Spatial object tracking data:
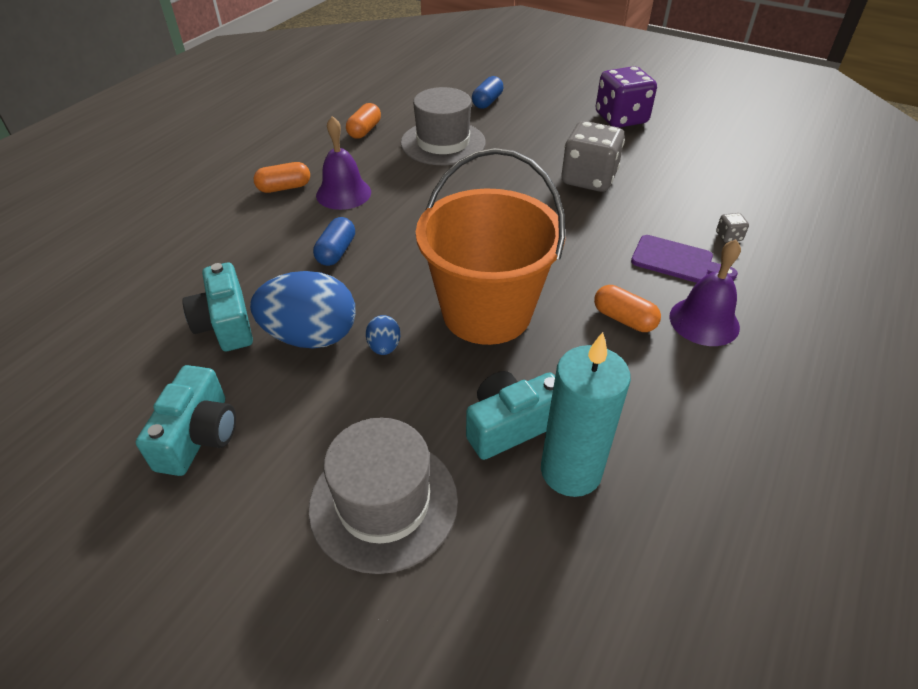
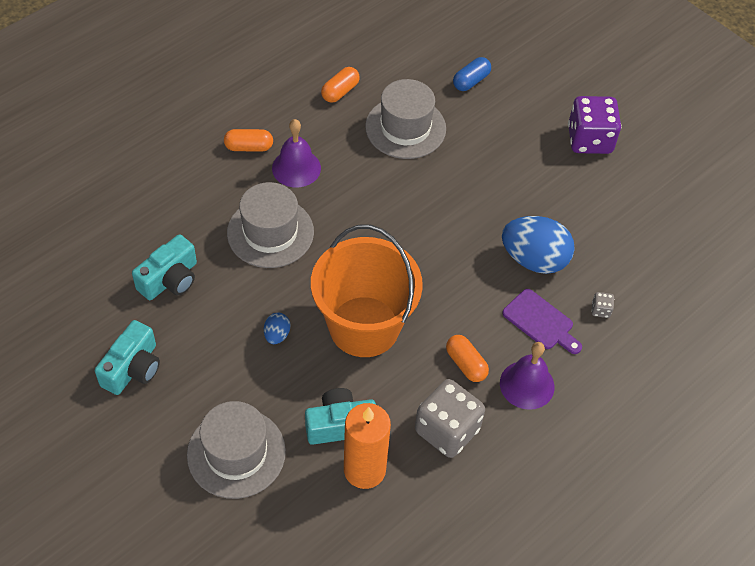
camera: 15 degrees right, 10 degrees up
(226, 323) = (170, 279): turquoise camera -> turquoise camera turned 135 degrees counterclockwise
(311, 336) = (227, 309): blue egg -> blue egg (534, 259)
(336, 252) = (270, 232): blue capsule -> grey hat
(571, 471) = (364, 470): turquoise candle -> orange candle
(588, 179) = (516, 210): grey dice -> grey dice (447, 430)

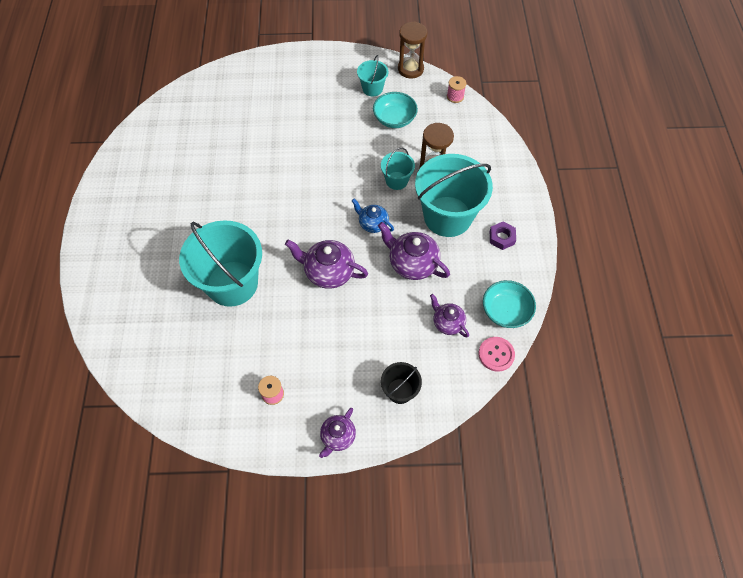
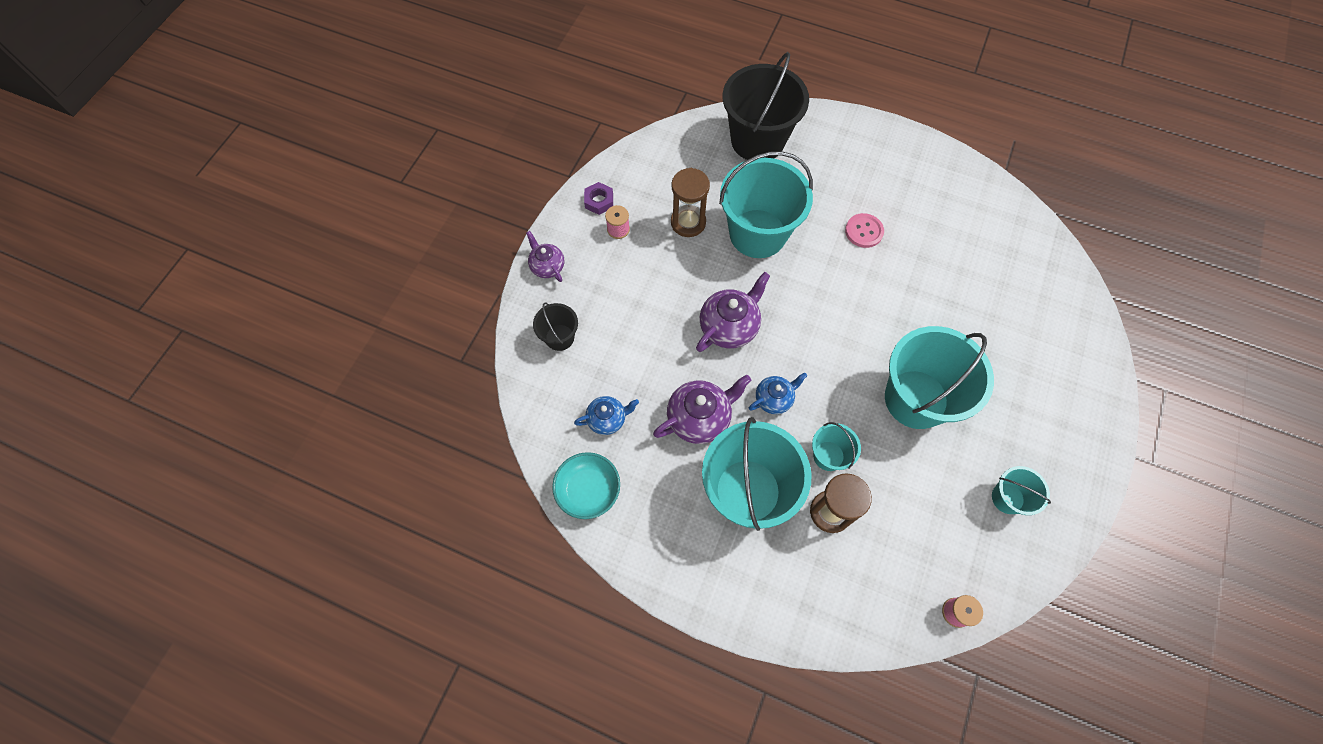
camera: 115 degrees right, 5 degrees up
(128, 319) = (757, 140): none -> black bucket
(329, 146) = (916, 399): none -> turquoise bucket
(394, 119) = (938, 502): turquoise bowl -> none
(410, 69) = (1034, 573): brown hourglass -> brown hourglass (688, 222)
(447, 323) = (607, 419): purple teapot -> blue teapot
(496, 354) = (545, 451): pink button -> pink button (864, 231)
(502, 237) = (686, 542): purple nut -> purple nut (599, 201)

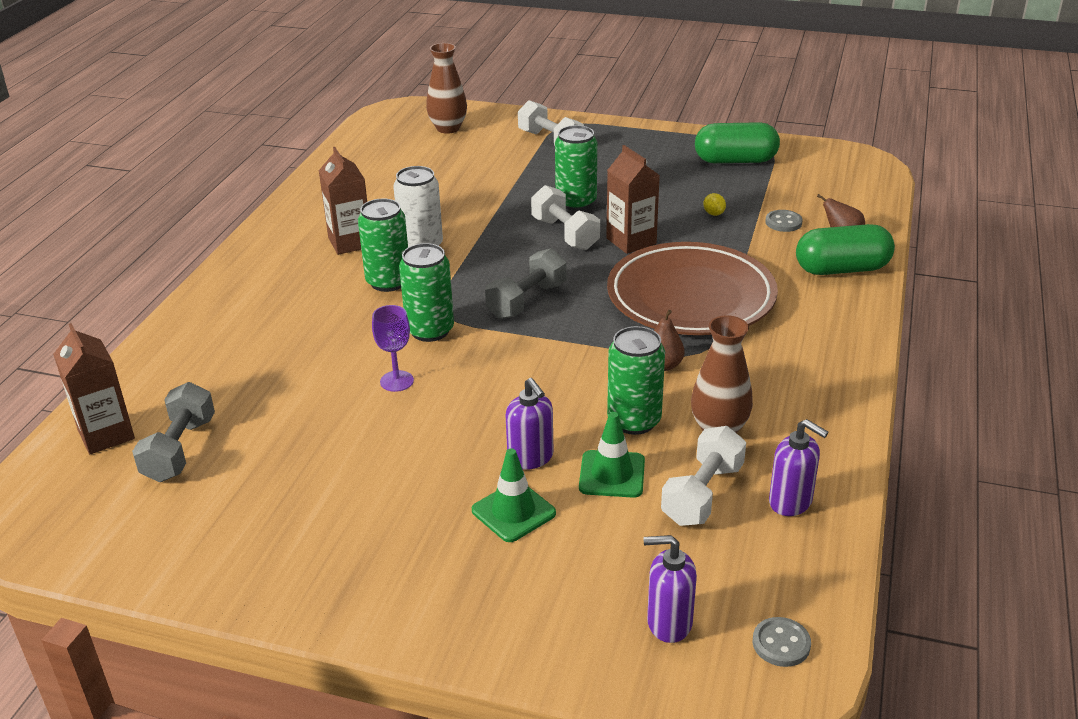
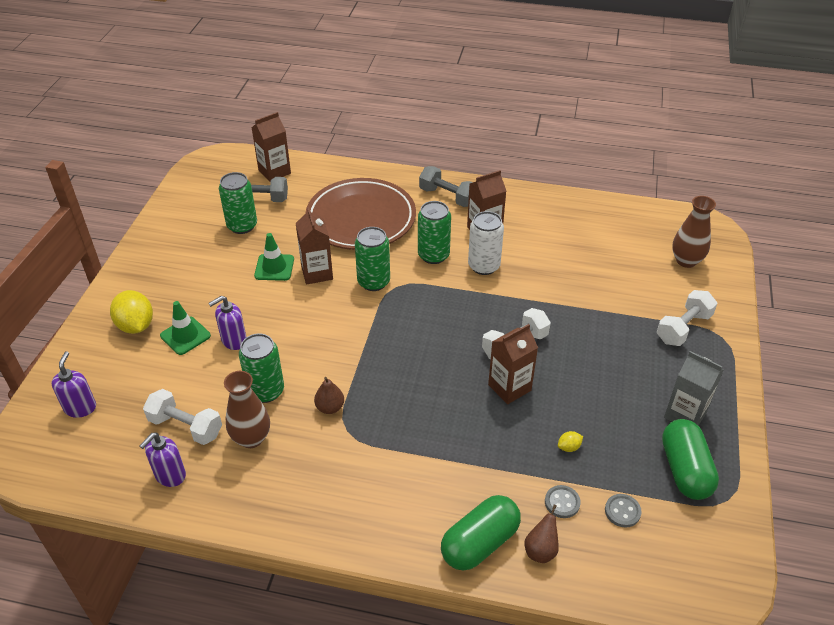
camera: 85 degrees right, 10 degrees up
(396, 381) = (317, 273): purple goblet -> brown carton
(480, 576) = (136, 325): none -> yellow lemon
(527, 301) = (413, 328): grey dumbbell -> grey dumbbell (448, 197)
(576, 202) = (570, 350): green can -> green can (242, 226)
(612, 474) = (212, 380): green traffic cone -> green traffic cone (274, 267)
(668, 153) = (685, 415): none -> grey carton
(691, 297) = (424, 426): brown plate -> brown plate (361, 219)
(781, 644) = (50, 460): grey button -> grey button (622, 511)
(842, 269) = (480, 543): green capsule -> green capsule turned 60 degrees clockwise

[YOUR OBJECTIVE] Copy nothing but the lines from the start of the entries through the line with "(447, 323) = (607, 419): purple". Write them out exactly, without pictures.

[WRITTEN SOLUTION]
camera: 15 degrees right, 10 degrees up
(226, 323) = (170, 279): turquoise camera -> turquoise camera turned 135 degrees counterclockwise
(311, 336) = (227, 309): blue egg -> blue egg (534, 259)
(336, 252) = (270, 232): blue capsule -> grey hat
(571, 471) = (364, 470): turquoise candle -> orange candle
(588, 179) = (516, 210): grey dice -> grey dice (447, 430)

camera: 115 degrees right, 5 degrees up
(128, 319) = (757, 140): none -> black bucket
(329, 146) = (916, 399): none -> turquoise bucket
(394, 119) = (938, 502): turquoise bowl -> none
(410, 69) = (1034, 573): brown hourglass -> brown hourglass (688, 222)
(447, 323) = (607, 419): purple teapot -> blue teapot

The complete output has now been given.